REQUIRED ACTION
Beginning with the line that holds "R10: 470 (N016, N025) -> 470 (AGND, N013)" and finishing with the line that holds "U6: INA168 -> INA180", repeat the listing exactly, leaving every picture out.

DATA FOR REVIEW
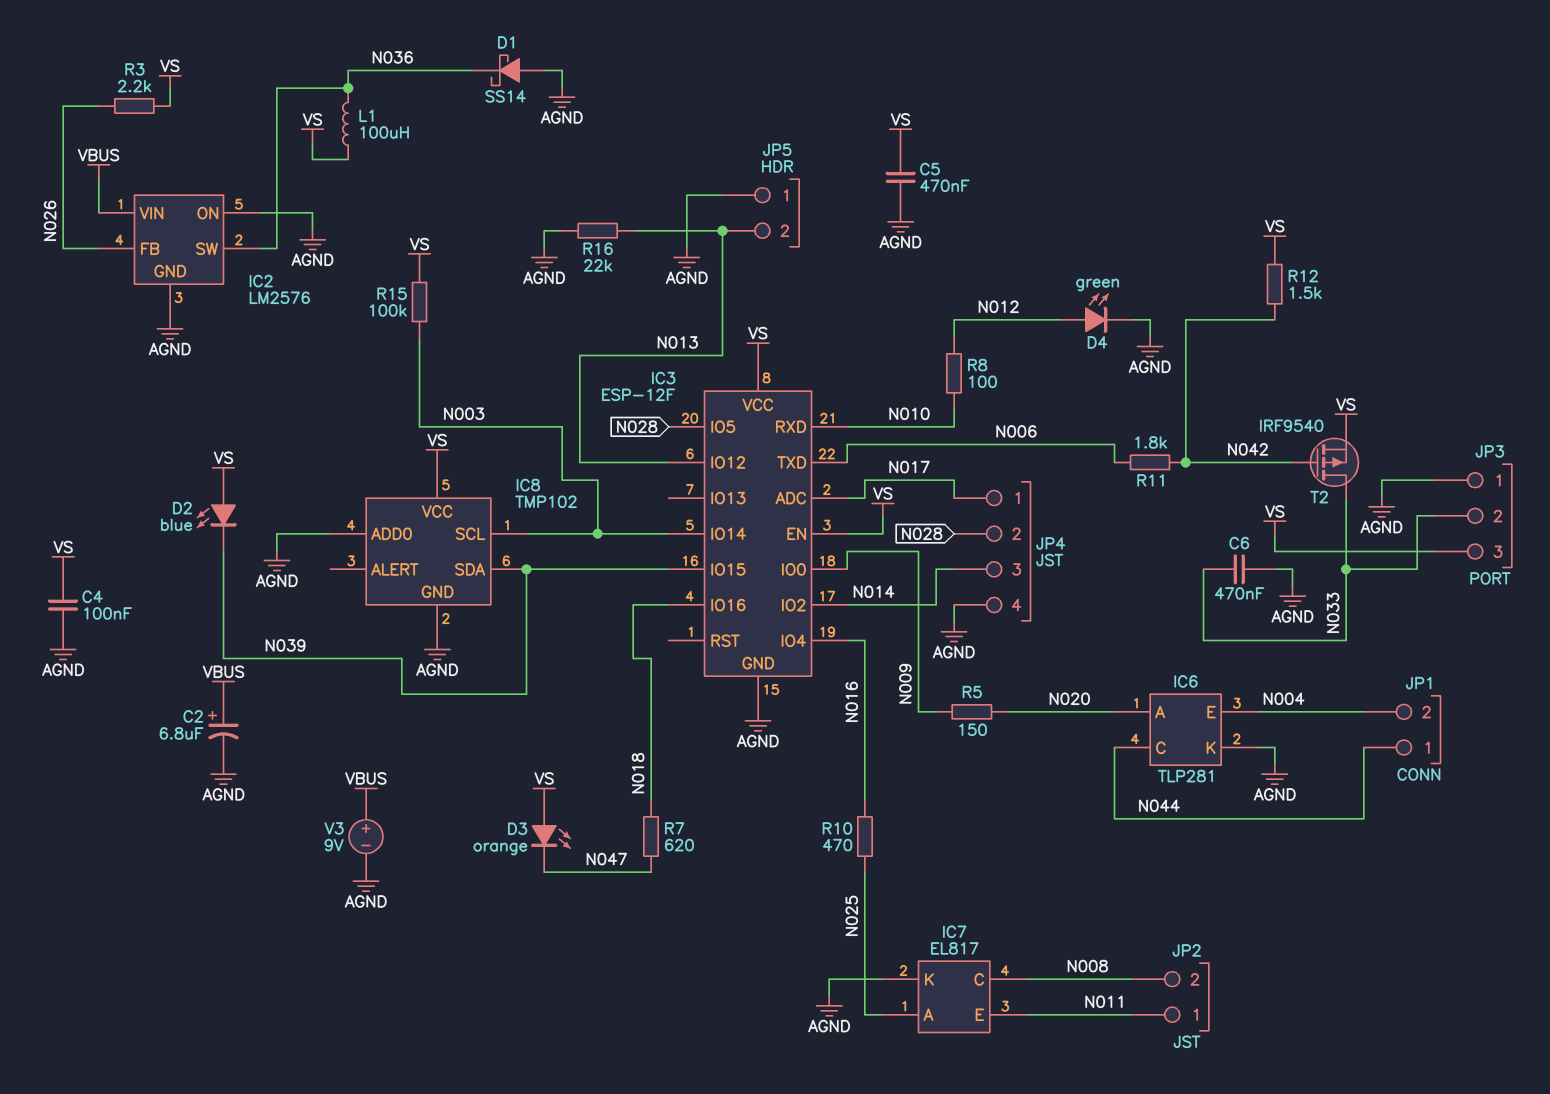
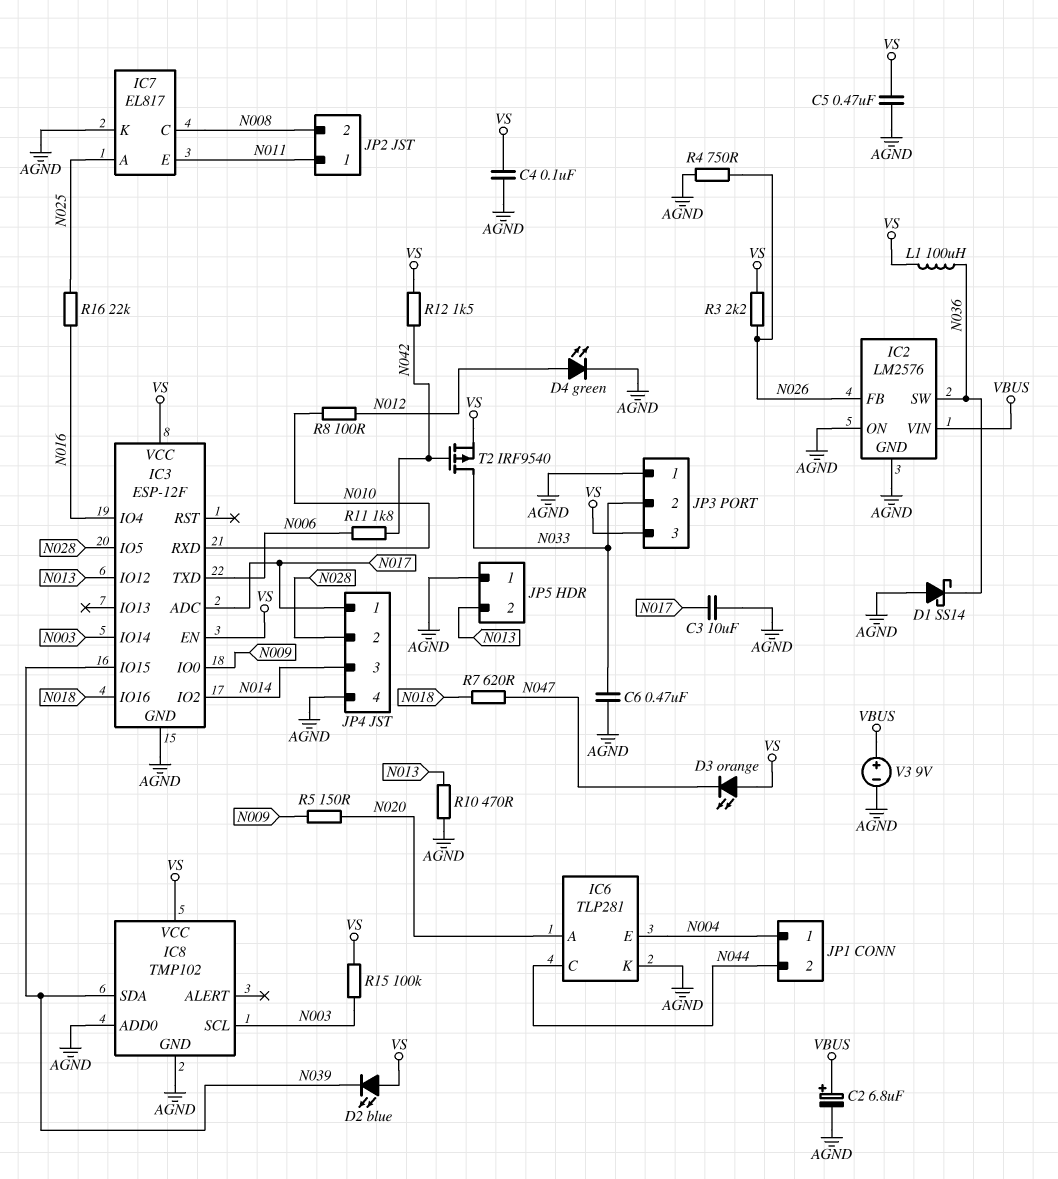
C3: none -> 10uF (AGND, N017)
JP1 pin 1: N044 -> N004
JP1 pin 2: N004 -> N044
R4: none -> 750 (AGND, N026)
R10: 470 (N016, N025) -> 470 (AGND, N013)
R16: 22k (AGND, N013) -> 22k (N016, N025)

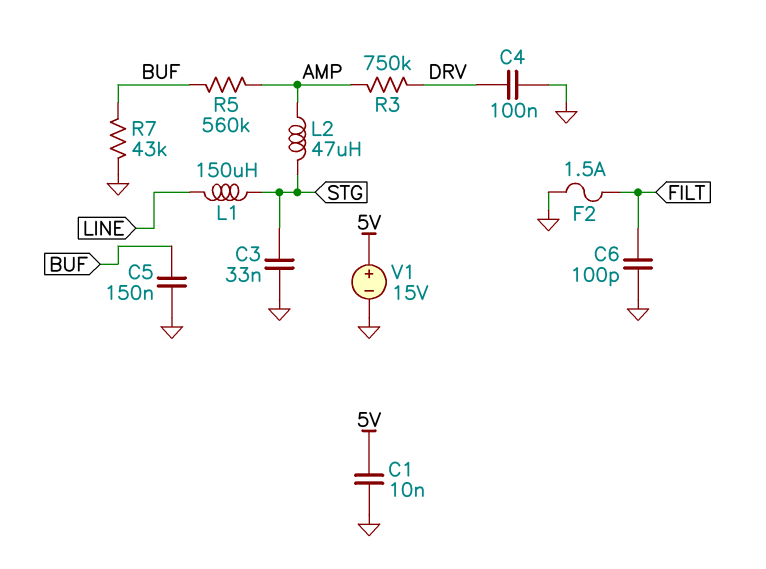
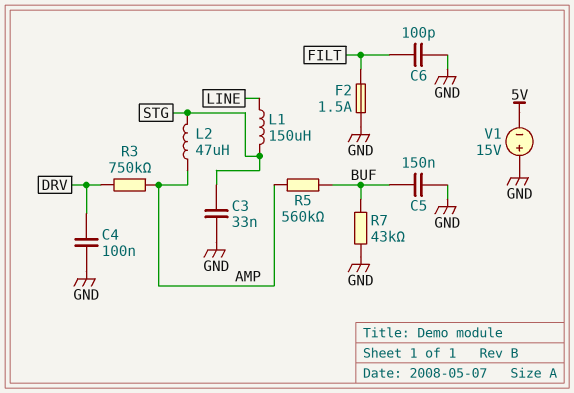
C1: 10nF (5V, GND) -> none
V1: 15V (plus 5V, minus GND) -> 15V (plus GND, minus 5V)

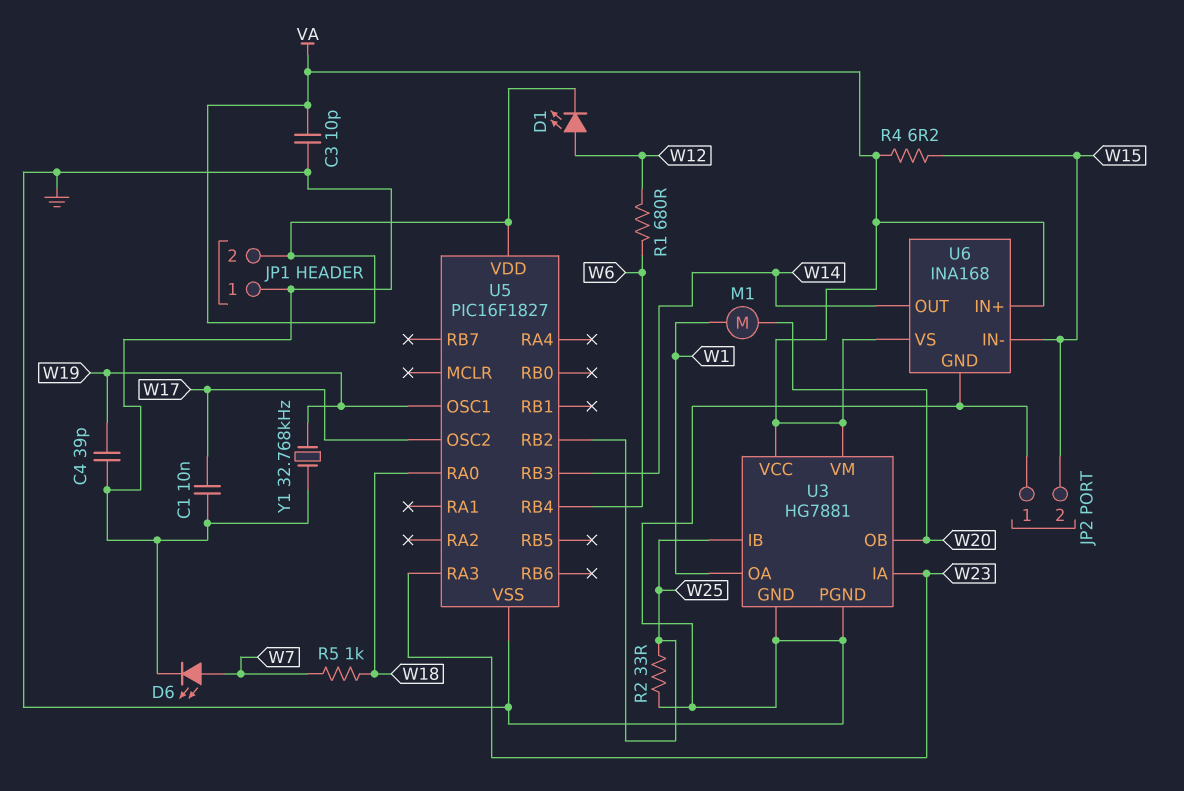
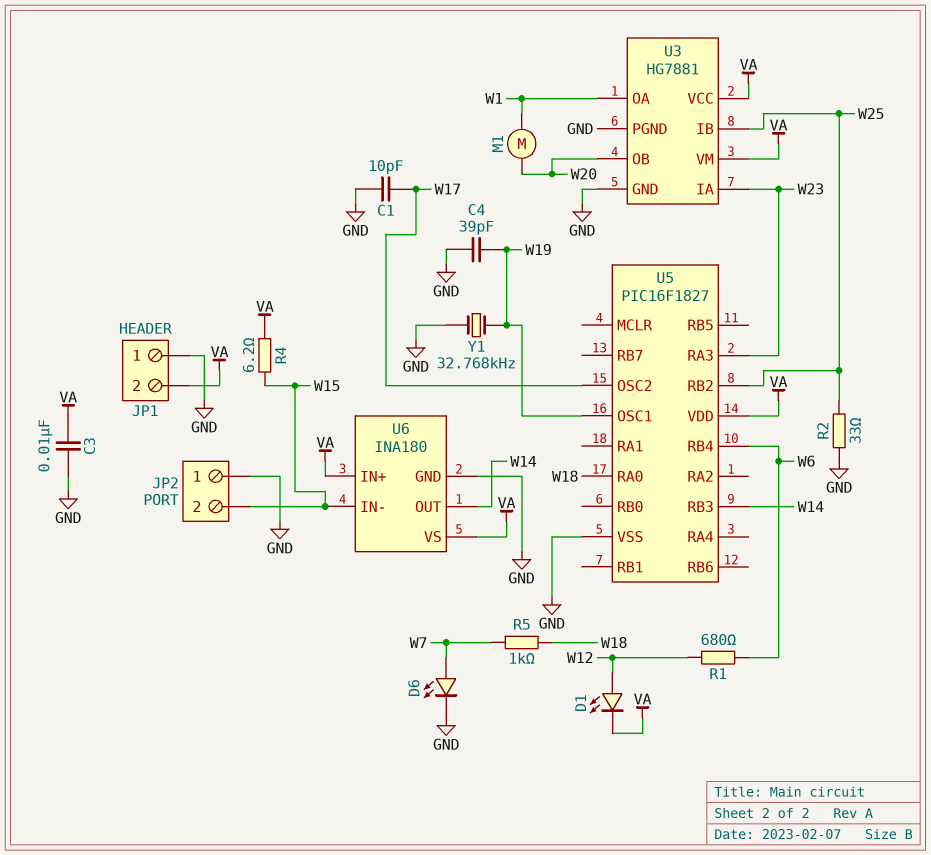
C1: 10nF (GND, W17) -> 10pF (GND, W17)
C3: 10pF (GND, VA) -> 10nF (GND, VA)
U6: INA168 -> INA180

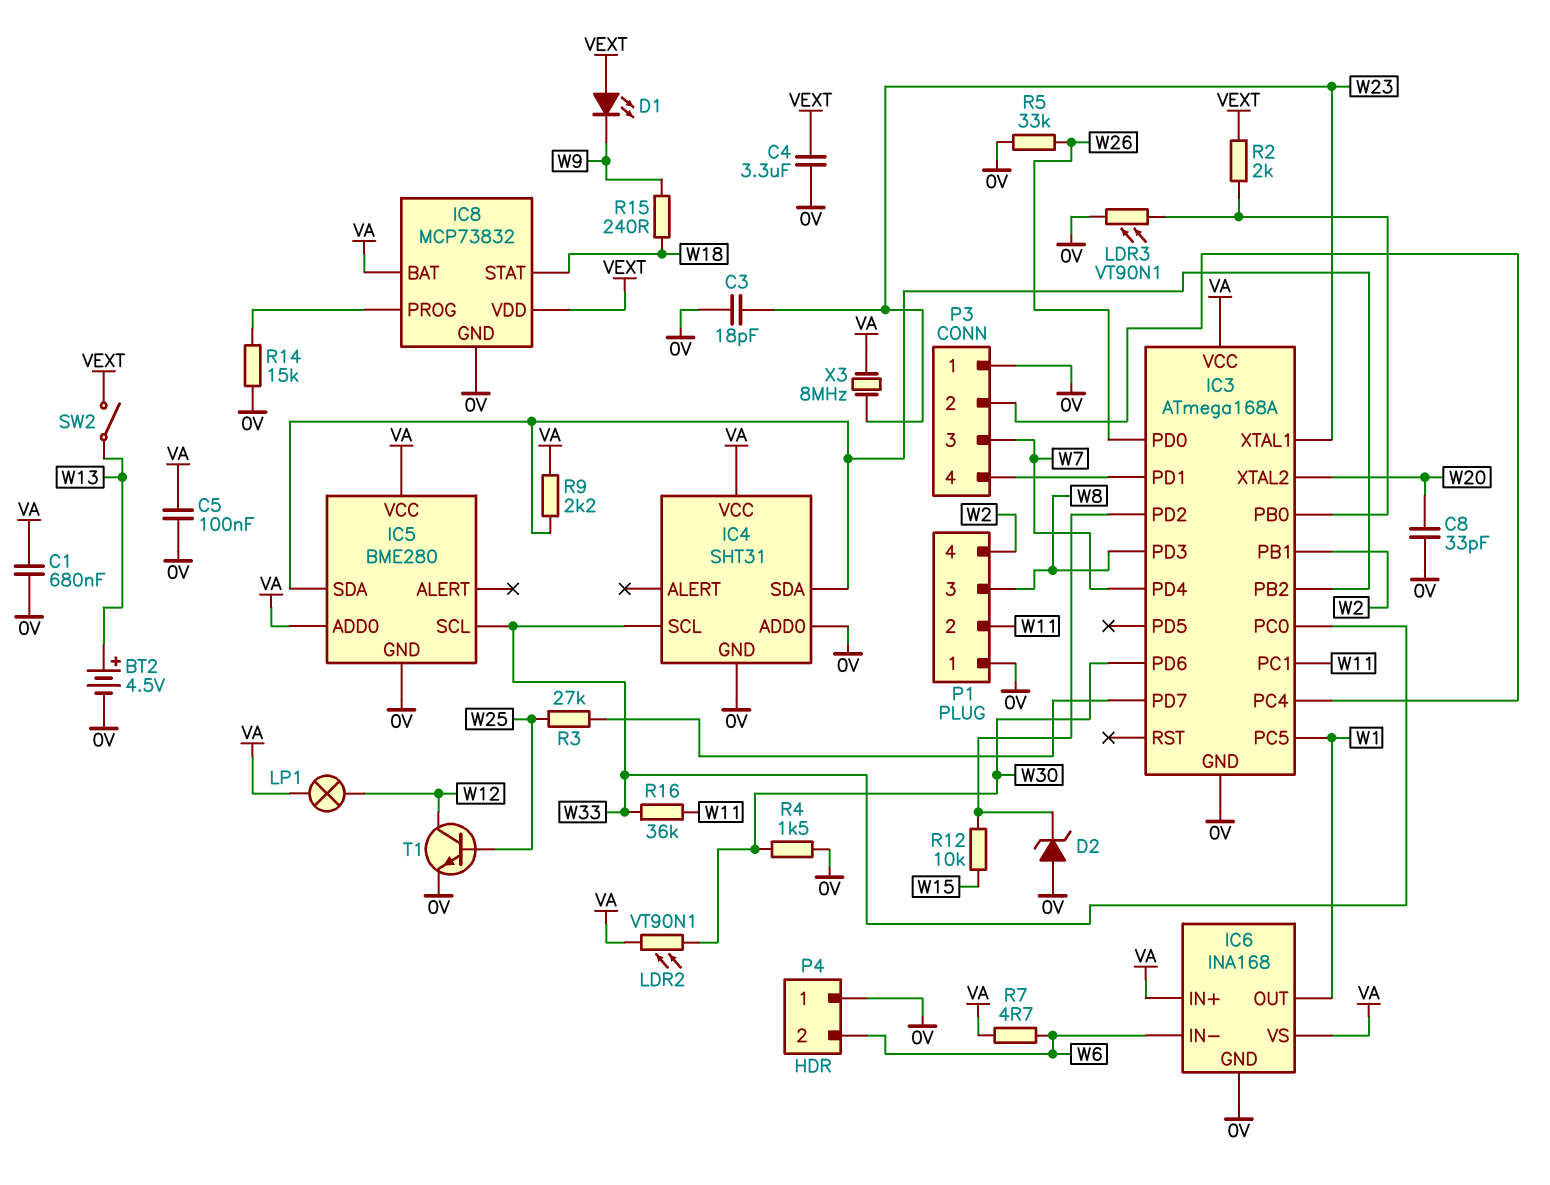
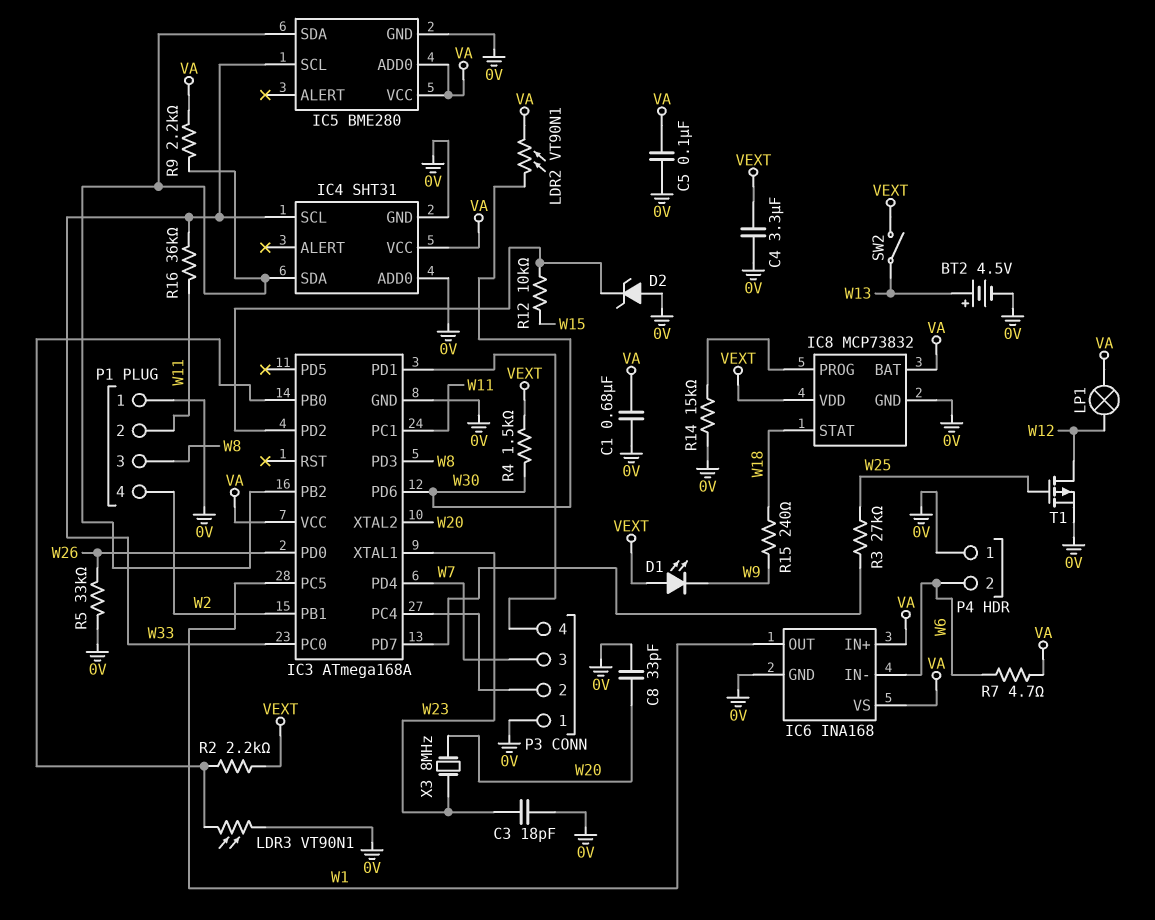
R2: 2k (IC3/PB0, VEXT) -> 2.2k (IC3/PB0, VEXT)
R4: 1.5k (0V, W30) -> 1.5k (VEXT, W30)
T1: NPN (B W25, C W12, E 0V) -> PMOS (G W25, D W12, S 0V)
X3: 8MHz (VA, W23) -> 8MHz (W20, W23)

RESULT OF THE EXERCISE
R10: 470 (N016, N025) -> 470 (AGND, N013)
R16: 22k (AGND, N013) -> 22k (N016, N025)

C1: 10nF (5V, GND) -> none
V1: 15V (plus 5V, minus GND) -> 15V (plus GND, minus 5V)

C1: 10nF (GND, W17) -> 10pF (GND, W17)
C3: 10pF (GND, VA) -> 10nF (GND, VA)
U6: INA168 -> INA180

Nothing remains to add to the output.